Your answer should be the lines of the data below that contain "bączek".

──────── Data shown

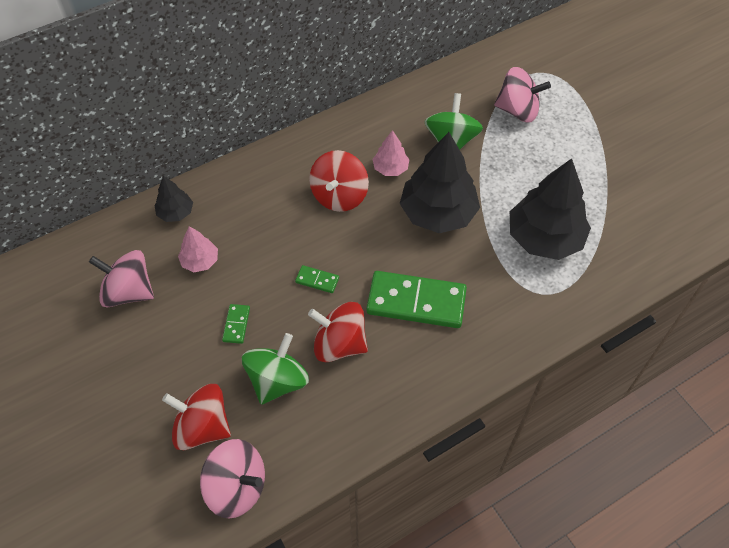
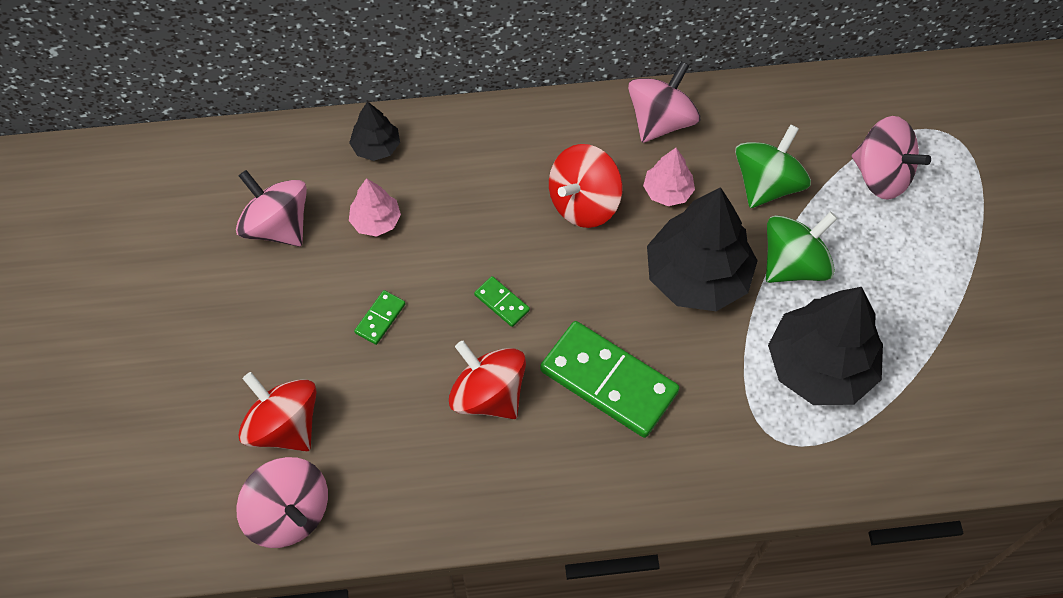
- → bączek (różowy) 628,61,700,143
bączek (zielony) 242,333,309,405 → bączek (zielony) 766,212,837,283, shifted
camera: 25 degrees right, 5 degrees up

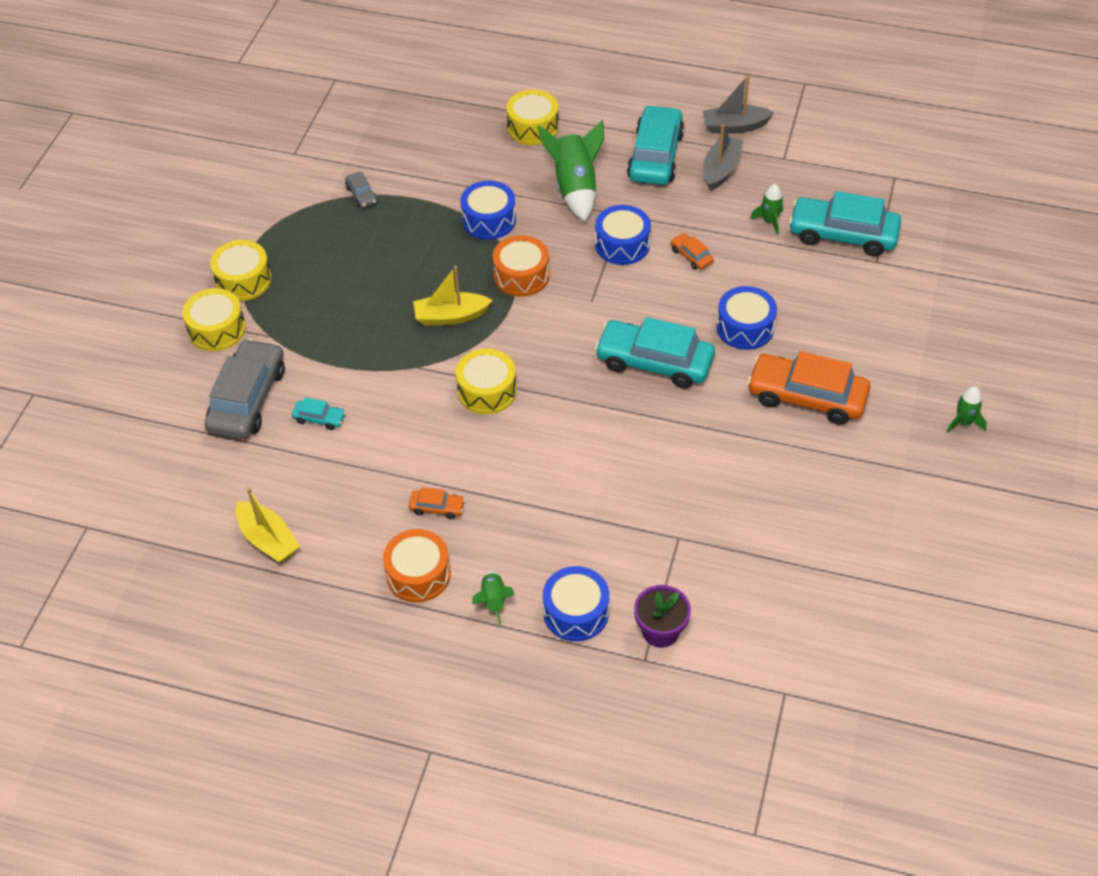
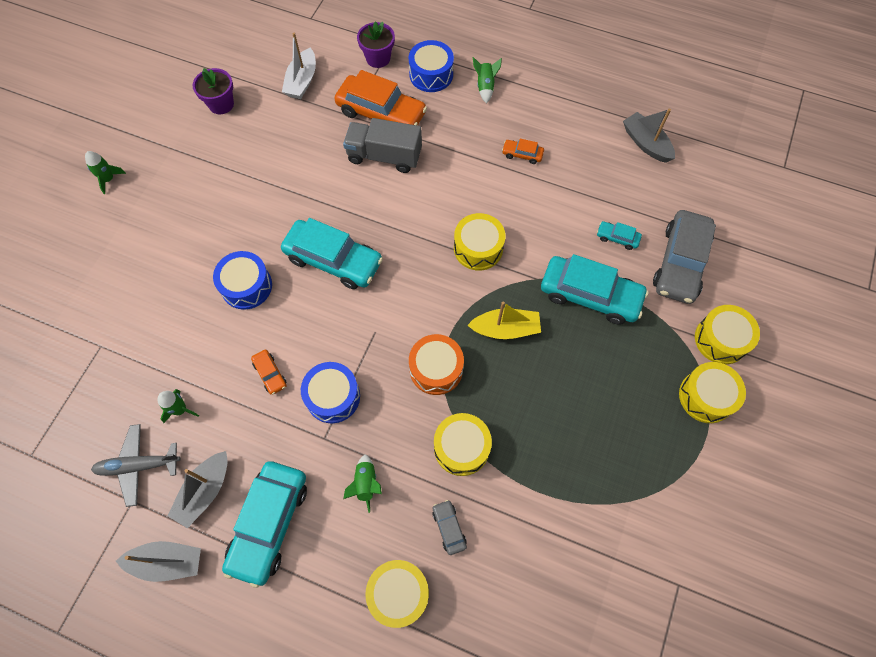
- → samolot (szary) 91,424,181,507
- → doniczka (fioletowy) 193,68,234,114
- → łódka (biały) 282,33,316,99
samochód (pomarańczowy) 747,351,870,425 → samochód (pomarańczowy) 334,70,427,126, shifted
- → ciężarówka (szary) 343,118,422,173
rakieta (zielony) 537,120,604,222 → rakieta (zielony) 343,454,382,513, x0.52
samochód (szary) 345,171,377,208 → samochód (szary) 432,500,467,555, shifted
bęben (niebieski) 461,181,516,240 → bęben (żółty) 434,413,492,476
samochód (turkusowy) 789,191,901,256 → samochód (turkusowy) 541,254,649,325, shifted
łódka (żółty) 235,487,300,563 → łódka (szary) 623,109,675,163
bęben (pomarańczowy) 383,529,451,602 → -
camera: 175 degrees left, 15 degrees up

────────────────

* **Answer space**
- → bączek (różowy) 628,61,700,143
bączek (zielony) 242,333,309,405 → bączek (zielony) 766,212,837,283, shifted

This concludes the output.